> _WHAT NEEDS TO BE DONE_:
Using the records below, filter for lines that contain the string "watering" and copy them out.

> _RECORDS_:
* * * *

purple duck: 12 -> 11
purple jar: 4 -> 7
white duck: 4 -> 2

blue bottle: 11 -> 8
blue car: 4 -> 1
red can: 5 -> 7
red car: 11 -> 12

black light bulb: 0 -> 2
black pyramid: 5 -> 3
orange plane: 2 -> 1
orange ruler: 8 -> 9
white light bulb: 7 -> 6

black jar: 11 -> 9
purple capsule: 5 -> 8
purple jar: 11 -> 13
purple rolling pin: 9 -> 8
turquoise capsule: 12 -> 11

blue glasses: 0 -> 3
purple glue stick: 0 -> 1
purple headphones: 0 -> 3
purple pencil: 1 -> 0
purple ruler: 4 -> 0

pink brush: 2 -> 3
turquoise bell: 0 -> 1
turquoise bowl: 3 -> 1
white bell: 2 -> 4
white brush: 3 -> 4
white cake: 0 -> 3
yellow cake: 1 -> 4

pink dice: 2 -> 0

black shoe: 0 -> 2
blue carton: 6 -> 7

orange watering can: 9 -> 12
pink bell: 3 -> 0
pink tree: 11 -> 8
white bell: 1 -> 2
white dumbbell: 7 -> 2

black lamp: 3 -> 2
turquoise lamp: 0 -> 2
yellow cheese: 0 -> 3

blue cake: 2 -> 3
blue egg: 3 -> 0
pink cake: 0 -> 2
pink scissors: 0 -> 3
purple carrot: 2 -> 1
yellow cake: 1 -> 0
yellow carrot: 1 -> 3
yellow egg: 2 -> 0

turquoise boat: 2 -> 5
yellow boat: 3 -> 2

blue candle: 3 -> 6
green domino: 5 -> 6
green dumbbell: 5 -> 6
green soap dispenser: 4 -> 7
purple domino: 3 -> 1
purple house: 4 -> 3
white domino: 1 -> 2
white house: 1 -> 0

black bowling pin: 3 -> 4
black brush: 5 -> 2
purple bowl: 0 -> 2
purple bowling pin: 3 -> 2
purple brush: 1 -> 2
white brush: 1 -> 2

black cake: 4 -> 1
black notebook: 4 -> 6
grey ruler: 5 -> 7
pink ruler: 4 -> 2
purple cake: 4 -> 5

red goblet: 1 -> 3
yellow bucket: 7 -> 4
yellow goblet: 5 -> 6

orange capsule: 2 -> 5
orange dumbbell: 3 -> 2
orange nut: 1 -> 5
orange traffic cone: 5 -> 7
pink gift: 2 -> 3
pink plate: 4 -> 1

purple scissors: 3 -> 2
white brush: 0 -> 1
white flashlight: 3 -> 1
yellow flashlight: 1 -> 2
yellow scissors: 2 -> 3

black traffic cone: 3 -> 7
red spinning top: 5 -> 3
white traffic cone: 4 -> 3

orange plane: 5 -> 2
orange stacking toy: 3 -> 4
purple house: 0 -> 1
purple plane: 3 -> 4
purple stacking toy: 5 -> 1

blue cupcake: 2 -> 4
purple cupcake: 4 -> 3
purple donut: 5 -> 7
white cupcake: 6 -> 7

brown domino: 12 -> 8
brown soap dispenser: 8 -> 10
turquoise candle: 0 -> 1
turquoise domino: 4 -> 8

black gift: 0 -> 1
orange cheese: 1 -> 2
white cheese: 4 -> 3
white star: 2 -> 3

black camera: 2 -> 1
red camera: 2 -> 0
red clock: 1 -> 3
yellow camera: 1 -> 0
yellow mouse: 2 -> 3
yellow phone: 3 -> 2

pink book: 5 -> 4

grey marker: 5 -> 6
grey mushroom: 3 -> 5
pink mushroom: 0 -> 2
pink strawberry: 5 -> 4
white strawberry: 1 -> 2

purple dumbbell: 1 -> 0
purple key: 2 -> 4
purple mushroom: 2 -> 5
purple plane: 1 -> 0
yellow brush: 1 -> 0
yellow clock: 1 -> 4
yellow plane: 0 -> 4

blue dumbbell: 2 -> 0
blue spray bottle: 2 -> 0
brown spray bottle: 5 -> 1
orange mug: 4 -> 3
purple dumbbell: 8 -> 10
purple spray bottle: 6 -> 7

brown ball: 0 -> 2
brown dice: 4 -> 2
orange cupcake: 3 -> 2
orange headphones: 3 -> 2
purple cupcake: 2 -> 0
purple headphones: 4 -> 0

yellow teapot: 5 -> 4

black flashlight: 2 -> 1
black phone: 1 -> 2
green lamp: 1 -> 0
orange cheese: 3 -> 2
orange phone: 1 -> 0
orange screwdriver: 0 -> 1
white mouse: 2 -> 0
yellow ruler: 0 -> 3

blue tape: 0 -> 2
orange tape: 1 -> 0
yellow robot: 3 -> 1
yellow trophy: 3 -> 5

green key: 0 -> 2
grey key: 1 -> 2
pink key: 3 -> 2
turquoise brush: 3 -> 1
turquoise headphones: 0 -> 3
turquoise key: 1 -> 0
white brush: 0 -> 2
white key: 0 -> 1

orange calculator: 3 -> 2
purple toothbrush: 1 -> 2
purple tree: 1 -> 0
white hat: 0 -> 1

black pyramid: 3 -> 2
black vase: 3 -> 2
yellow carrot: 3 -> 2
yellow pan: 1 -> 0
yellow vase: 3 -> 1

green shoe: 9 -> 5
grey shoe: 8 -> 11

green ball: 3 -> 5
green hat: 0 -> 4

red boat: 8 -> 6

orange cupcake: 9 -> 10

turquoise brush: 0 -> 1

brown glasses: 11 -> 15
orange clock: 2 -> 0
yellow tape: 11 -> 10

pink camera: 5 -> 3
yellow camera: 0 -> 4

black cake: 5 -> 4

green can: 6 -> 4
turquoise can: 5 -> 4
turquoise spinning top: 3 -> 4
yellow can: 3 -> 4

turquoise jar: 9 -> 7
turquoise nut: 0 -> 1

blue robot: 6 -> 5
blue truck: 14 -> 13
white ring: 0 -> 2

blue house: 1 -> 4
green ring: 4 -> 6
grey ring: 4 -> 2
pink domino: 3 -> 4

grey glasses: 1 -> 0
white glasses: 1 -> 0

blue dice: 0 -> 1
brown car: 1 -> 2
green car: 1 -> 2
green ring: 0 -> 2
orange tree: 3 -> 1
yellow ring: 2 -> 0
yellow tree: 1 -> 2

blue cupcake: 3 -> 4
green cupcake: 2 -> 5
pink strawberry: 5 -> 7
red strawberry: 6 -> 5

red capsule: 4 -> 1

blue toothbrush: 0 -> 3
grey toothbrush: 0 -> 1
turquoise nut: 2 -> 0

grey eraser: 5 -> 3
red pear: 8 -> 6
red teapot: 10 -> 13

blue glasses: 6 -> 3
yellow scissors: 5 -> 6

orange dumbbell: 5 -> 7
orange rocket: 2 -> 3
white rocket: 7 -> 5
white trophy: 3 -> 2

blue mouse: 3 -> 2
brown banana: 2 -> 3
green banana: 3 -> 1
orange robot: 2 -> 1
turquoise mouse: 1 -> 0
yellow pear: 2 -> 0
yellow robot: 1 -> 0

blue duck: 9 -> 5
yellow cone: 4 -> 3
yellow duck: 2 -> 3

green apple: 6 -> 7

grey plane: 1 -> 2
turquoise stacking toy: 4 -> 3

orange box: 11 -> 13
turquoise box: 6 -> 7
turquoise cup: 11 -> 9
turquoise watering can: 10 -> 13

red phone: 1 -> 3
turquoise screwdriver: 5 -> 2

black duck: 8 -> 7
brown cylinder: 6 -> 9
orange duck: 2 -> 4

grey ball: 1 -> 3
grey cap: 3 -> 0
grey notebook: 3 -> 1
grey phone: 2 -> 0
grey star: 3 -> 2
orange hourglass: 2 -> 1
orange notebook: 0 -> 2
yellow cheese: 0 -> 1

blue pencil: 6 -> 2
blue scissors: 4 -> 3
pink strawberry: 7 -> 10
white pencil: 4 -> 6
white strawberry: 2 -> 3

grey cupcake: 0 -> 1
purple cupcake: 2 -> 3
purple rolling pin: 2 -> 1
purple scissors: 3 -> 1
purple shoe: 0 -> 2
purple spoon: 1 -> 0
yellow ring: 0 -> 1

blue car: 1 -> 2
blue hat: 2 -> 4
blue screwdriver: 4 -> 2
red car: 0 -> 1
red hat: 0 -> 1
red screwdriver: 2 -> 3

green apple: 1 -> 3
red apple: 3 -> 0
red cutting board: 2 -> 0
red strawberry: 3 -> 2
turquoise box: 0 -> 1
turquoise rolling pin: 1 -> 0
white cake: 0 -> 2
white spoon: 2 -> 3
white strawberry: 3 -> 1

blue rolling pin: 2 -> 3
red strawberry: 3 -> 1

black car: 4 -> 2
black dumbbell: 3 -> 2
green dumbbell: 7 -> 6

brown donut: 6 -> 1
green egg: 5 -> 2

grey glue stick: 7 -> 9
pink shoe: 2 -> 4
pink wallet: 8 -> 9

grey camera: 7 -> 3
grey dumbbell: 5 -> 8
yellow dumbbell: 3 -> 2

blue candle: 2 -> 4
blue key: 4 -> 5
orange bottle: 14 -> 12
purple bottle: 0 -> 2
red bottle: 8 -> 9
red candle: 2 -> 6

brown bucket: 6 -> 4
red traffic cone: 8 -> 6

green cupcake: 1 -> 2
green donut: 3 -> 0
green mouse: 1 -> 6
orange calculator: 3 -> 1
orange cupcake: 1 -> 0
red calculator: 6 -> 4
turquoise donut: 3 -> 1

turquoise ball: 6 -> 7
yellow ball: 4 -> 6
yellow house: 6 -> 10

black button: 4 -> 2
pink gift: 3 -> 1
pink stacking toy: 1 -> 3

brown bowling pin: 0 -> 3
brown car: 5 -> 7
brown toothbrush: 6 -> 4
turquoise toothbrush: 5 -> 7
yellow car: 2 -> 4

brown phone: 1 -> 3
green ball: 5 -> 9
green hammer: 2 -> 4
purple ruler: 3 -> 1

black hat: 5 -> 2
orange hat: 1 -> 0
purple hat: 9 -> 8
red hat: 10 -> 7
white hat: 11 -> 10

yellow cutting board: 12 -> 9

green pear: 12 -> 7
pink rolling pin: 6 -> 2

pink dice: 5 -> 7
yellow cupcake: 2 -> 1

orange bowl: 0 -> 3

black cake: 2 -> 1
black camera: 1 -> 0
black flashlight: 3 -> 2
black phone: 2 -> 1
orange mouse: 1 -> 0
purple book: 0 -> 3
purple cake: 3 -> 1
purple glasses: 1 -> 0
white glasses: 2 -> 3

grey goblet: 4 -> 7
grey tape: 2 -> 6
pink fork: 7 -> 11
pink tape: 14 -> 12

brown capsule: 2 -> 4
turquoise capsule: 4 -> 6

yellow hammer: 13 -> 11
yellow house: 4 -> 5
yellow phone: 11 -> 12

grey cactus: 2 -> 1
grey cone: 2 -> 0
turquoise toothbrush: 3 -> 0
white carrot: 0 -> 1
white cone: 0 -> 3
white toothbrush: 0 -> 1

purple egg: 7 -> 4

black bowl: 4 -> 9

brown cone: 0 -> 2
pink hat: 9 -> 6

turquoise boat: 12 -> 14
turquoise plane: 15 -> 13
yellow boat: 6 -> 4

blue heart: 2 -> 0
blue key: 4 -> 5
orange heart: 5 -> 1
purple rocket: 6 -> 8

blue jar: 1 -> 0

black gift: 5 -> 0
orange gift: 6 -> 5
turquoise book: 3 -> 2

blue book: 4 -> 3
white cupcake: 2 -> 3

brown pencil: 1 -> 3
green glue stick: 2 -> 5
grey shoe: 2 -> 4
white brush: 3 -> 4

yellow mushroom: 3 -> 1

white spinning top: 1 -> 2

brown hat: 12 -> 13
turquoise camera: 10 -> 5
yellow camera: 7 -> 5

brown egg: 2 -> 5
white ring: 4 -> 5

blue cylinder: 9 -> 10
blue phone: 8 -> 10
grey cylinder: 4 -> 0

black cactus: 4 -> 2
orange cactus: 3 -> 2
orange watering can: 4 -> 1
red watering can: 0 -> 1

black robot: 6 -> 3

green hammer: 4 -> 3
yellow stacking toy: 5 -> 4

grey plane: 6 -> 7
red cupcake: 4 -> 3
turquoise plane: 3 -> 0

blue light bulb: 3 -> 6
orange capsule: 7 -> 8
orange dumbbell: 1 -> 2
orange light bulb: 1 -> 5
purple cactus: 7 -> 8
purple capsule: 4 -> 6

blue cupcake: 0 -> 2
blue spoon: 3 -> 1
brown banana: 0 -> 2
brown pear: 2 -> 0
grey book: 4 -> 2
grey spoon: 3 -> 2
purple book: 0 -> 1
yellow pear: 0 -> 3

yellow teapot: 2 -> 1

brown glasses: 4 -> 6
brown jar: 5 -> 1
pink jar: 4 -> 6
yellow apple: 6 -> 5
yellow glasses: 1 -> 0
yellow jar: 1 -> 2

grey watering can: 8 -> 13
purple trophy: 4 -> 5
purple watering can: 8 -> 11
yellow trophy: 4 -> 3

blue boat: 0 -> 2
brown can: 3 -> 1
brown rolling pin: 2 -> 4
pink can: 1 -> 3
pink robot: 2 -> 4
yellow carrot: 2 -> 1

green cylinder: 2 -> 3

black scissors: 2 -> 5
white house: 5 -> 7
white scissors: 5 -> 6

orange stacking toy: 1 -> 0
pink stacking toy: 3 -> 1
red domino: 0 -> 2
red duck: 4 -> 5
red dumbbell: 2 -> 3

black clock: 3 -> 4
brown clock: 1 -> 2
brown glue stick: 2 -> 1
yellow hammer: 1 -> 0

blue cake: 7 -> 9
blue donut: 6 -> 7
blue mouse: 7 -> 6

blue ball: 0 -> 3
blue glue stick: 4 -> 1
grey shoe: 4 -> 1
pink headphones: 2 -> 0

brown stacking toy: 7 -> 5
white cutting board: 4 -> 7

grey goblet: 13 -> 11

* * * *

> _EXERCISE RESULT_:
orange watering can: 9 -> 12
turquoise watering can: 10 -> 13
orange watering can: 4 -> 1
red watering can: 0 -> 1
grey watering can: 8 -> 13
purple watering can: 8 -> 11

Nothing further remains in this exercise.